*** EXERCISE MATERIALS Section Begins ***
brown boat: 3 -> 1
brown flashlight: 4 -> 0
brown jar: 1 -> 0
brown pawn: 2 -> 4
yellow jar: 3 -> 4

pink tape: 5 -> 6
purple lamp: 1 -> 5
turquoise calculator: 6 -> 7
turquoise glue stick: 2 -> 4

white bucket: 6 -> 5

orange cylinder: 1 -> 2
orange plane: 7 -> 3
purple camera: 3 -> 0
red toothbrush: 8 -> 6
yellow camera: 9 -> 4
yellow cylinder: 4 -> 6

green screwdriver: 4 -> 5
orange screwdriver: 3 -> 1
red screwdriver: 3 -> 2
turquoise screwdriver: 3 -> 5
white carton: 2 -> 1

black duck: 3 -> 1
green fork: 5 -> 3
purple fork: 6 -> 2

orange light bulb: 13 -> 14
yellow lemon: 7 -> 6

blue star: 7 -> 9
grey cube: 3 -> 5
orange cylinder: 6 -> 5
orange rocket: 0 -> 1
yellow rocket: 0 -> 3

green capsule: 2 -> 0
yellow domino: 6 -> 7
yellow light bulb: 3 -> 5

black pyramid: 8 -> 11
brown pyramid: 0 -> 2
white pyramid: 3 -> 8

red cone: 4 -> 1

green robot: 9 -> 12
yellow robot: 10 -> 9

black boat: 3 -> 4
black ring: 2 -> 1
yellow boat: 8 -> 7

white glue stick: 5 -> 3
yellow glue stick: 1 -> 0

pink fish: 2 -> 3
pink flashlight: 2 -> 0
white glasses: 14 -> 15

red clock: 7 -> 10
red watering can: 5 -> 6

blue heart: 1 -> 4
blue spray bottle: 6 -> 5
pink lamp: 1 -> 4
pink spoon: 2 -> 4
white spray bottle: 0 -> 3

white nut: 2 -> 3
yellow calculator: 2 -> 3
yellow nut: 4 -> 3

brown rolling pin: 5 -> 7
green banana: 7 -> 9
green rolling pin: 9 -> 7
*** EXERCISE MATERIALS Section Ends ***
Find each line in the records above that contains "spray", and copy it.

OUTPUT FOR THIS EXERCISE:
blue spray bottle: 6 -> 5
white spray bottle: 0 -> 3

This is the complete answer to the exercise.